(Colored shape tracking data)
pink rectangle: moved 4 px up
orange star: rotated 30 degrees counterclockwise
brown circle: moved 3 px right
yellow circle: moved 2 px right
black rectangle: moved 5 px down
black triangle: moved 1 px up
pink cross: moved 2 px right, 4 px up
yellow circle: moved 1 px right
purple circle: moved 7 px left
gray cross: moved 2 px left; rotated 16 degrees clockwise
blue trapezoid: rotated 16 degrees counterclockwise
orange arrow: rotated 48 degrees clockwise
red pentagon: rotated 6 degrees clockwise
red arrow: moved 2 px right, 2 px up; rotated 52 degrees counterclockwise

* * *

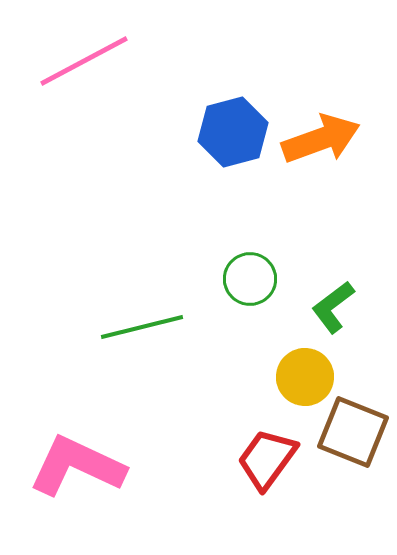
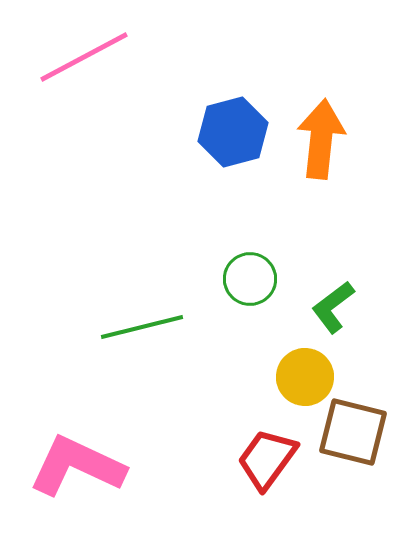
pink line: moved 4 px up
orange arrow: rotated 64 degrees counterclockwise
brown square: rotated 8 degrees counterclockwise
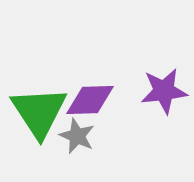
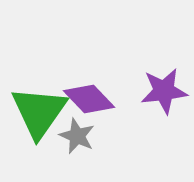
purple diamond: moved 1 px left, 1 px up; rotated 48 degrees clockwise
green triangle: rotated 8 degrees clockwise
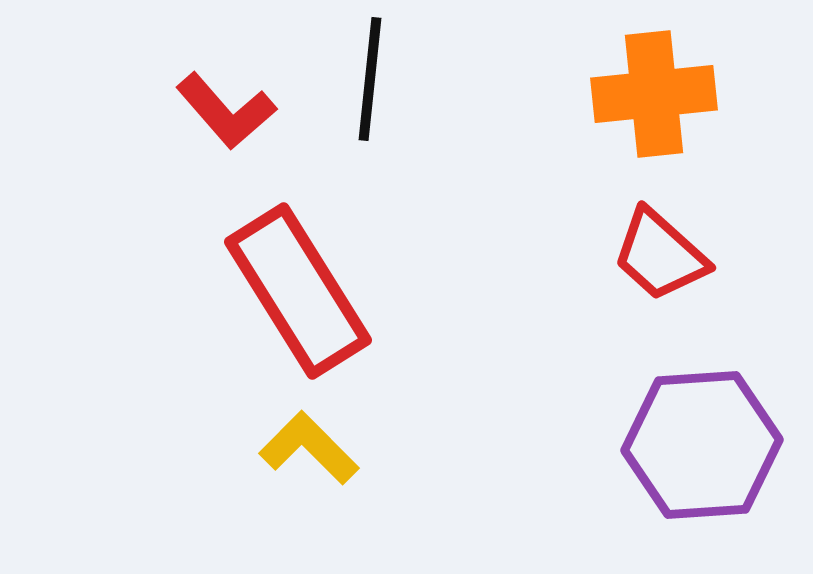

Activity: Repeat only the stretch of data above that runs from the line with "brown square: rotated" to the line with "green triangle: rotated 8 degrees clockwise". Keep both end lines; exclude pictures.

Output of the task:
brown square: rotated 8 degrees counterclockwise
purple diamond: moved 1 px left, 1 px up; rotated 48 degrees clockwise
green triangle: rotated 8 degrees clockwise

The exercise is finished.